[Entries excerpted from a collection]
● ● ● ●

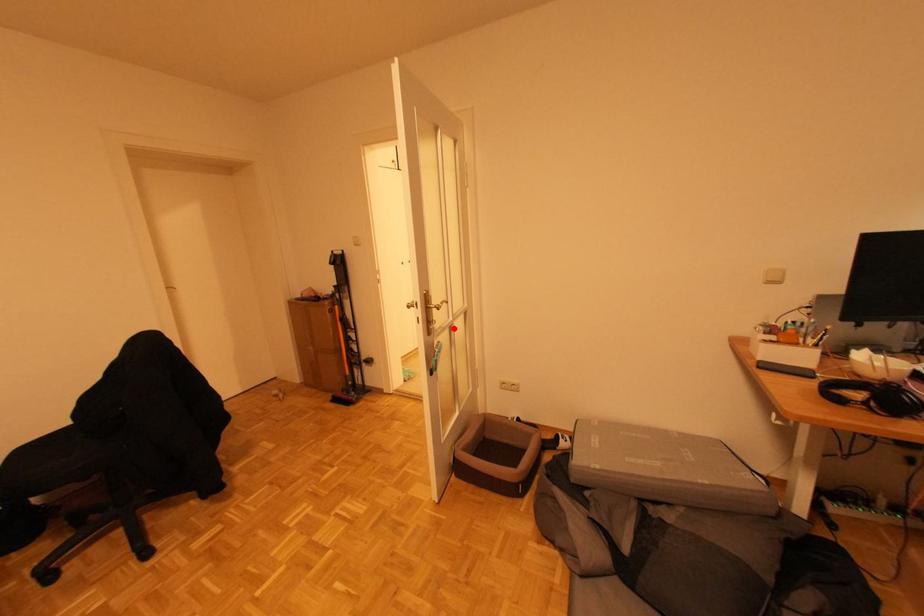
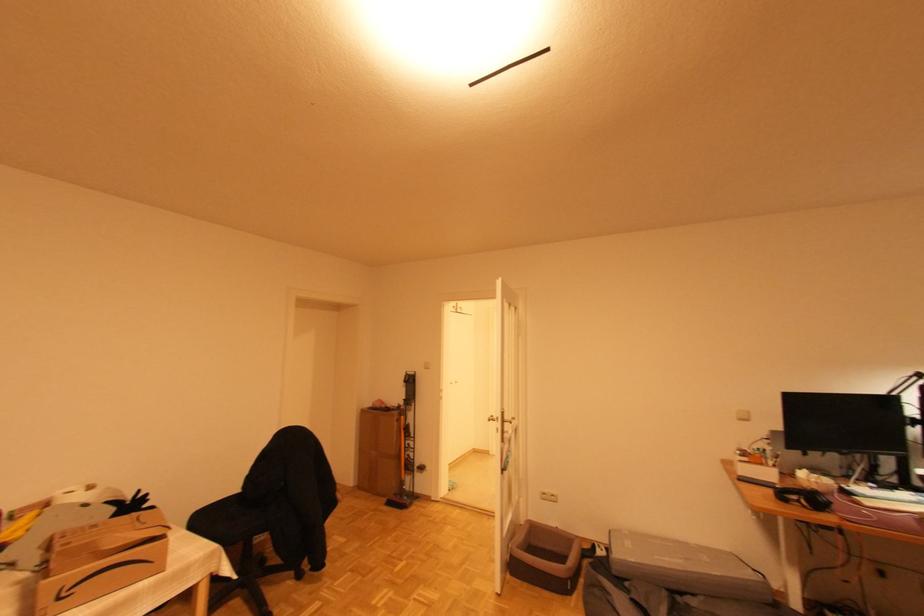
In the second image, find the point that corresponds to the highlighted location in the first image.

(513, 440)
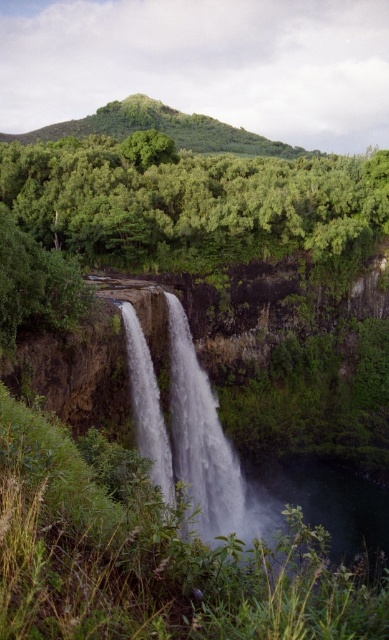
Question: Is white frothy water at center below green leafy hillside at upper center?

Choices:
 (A) yes
 (B) no

Answer: (A)

Question: Is green leafy trees at upper center wider than green leafy hillside at upper center?

Choices:
 (A) yes
 (B) no

Answer: (B)

Question: Which of the following is the farthest from the observer?

Choices:
 (A) green leafy trees at upper center
 (B) green leafy hillside at upper center

Answer: (B)

Question: Which point appears farthest from the camera in this image?

Choices:
 (A) (198, 449)
 (B) (381, 225)

Answer: (B)

Question: Which point appears farthest from the camera in this image?

Choices:
 (A) (240, 250)
 (B) (171, 400)
 (C) (187, 129)

Answer: (C)

Question: Does white frothy water at center lie behind green leafy hillside at upper center?

Choices:
 (A) yes
 (B) no

Answer: (B)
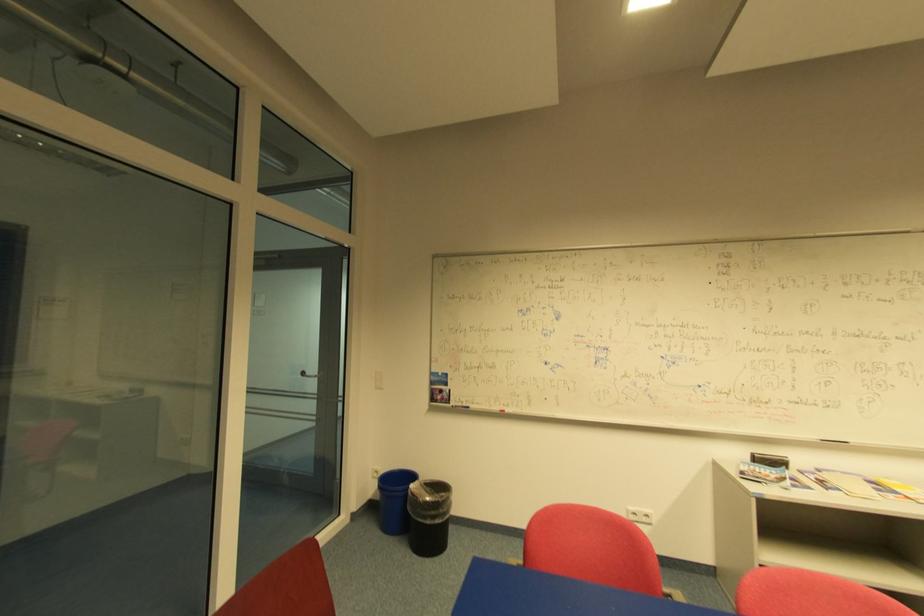
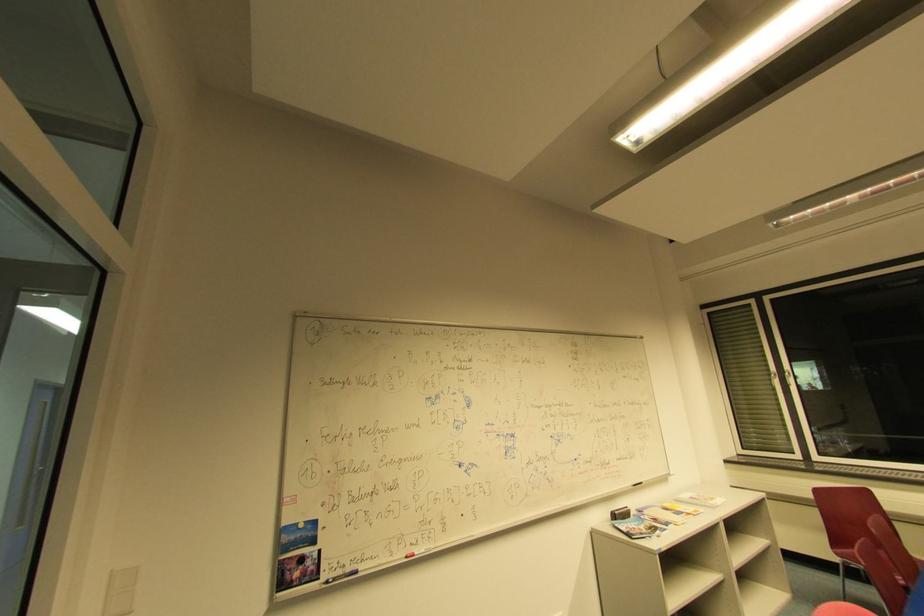
Find the pixel in the second image that matches point (881, 490) in the first image.

(679, 515)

● ● ● ●

Count the lines in the entries above that contain the string "upper", and give only the number.

5